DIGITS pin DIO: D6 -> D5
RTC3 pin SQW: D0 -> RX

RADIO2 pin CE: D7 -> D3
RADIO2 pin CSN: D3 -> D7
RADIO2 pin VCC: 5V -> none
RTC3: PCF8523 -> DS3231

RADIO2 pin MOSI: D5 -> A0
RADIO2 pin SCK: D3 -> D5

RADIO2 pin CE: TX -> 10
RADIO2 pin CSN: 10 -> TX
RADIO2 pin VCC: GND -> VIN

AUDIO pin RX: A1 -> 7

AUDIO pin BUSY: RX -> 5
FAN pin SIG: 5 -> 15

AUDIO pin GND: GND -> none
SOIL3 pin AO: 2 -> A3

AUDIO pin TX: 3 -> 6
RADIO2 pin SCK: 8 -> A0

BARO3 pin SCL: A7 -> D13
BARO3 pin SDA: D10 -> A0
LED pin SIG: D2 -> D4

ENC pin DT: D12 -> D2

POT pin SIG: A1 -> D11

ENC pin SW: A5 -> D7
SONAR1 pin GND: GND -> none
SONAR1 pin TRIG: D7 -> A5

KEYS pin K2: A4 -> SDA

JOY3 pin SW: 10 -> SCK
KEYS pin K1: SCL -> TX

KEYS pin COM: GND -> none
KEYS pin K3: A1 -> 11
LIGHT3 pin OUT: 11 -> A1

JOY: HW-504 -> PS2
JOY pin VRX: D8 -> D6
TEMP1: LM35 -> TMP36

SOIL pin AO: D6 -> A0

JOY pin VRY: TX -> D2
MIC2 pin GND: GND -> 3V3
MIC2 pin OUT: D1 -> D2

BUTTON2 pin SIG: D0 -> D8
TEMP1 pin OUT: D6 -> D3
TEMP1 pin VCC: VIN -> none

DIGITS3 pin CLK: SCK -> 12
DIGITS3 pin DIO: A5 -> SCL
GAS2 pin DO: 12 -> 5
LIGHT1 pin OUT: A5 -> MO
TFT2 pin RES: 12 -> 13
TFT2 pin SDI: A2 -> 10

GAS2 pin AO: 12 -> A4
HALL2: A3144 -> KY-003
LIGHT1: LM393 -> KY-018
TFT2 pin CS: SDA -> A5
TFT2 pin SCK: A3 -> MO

=== Exercise objective ===
Within the material above, output exactly the lines from the one with "RADIO2 pin CE: D7 -> D3" through the one with "KEYS pin K3: A1 -> 11", end lines included, and nothing besides.

=== Output ===
RADIO2 pin CE: D7 -> D3
RADIO2 pin CSN: D3 -> D7
RADIO2 pin VCC: 5V -> none
RTC3: PCF8523 -> DS3231

RADIO2 pin MOSI: D5 -> A0
RADIO2 pin SCK: D3 -> D5

RADIO2 pin CE: TX -> 10
RADIO2 pin CSN: 10 -> TX
RADIO2 pin VCC: GND -> VIN

AUDIO pin RX: A1 -> 7

AUDIO pin BUSY: RX -> 5
FAN pin SIG: 5 -> 15

AUDIO pin GND: GND -> none
SOIL3 pin AO: 2 -> A3

AUDIO pin TX: 3 -> 6
RADIO2 pin SCK: 8 -> A0

BARO3 pin SCL: A7 -> D13
BARO3 pin SDA: D10 -> A0
LED pin SIG: D2 -> D4

ENC pin DT: D12 -> D2

POT pin SIG: A1 -> D11

ENC pin SW: A5 -> D7
SONAR1 pin GND: GND -> none
SONAR1 pin TRIG: D7 -> A5

KEYS pin K2: A4 -> SDA

JOY3 pin SW: 10 -> SCK
KEYS pin K1: SCL -> TX

KEYS pin COM: GND -> none
KEYS pin K3: A1 -> 11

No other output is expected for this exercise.